### What the task requires
Count the lines of the records below that contain the word "position", and reply with that number alone.

### Provided data

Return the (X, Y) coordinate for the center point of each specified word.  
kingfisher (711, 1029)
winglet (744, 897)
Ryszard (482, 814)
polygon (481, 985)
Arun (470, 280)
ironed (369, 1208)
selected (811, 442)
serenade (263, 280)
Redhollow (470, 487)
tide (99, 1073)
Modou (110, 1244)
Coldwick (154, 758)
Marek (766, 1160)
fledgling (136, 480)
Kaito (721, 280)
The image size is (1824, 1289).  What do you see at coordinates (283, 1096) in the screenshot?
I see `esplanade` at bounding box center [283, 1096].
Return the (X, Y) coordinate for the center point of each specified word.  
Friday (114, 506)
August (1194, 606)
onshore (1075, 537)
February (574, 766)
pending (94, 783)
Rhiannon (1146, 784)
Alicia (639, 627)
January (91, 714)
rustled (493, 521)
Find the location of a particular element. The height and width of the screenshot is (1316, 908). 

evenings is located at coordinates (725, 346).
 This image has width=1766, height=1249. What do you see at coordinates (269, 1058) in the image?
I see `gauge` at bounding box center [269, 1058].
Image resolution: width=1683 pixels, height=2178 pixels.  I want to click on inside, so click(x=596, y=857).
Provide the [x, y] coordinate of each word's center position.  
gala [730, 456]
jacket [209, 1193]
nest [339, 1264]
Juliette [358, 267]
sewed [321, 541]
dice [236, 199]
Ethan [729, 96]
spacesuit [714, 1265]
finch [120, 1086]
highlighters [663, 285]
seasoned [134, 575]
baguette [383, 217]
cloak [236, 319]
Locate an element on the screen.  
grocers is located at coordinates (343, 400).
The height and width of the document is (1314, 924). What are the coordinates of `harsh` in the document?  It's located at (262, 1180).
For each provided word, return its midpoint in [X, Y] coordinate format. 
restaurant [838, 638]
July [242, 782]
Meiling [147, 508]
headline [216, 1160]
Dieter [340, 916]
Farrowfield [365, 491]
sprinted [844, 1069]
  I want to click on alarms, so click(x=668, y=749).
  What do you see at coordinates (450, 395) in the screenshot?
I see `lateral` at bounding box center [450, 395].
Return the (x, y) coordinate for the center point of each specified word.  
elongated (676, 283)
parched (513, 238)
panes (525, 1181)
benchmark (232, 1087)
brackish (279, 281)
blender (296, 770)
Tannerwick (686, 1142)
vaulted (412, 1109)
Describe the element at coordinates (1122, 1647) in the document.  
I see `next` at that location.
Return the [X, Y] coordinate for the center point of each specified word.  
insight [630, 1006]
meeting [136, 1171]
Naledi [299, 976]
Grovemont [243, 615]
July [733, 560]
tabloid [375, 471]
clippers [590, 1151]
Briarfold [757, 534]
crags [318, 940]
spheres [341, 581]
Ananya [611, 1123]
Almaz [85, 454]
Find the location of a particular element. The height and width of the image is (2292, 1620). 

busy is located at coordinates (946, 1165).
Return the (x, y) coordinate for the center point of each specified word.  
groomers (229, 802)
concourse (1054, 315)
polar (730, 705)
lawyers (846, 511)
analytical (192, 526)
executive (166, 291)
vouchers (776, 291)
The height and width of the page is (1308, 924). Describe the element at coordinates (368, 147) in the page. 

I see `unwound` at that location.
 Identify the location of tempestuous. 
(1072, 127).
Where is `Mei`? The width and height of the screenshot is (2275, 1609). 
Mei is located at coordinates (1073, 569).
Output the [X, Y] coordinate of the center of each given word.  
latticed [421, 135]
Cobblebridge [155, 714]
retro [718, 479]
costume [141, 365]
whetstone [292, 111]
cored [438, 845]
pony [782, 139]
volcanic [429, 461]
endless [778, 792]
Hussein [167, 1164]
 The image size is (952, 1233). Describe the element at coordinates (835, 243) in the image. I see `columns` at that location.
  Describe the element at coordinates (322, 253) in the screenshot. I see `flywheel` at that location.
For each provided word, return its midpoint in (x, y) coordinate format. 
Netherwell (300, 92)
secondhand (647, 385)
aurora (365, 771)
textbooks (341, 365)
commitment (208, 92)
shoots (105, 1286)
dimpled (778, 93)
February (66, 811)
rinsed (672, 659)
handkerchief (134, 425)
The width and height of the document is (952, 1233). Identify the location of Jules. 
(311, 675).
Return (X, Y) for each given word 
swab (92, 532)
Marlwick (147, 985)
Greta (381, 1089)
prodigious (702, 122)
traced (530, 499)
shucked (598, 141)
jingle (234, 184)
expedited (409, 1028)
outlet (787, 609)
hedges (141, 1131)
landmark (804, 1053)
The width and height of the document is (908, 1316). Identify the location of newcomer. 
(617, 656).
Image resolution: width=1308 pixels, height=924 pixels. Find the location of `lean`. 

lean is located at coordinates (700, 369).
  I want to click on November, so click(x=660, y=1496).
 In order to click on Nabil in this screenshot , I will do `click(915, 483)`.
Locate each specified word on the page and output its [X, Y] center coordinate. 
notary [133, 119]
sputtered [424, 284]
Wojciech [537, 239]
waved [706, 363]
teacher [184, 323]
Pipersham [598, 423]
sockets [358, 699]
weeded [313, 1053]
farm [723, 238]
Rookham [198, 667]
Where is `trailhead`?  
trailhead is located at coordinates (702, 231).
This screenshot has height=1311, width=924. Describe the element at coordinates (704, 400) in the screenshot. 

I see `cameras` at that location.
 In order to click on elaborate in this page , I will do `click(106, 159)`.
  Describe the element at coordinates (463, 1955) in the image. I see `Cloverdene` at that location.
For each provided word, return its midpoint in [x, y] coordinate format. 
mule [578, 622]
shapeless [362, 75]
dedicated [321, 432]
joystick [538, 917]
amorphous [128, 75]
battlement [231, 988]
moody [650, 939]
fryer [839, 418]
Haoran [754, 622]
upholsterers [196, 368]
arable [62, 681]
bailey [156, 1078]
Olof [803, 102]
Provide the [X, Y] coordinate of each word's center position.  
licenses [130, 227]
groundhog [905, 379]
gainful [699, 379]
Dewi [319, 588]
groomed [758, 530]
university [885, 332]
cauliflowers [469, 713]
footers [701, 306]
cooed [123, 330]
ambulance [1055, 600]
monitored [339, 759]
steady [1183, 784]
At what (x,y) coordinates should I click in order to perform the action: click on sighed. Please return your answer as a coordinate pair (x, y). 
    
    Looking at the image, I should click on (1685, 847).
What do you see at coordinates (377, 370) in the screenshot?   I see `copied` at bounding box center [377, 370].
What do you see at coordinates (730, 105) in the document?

### Solution to this task
2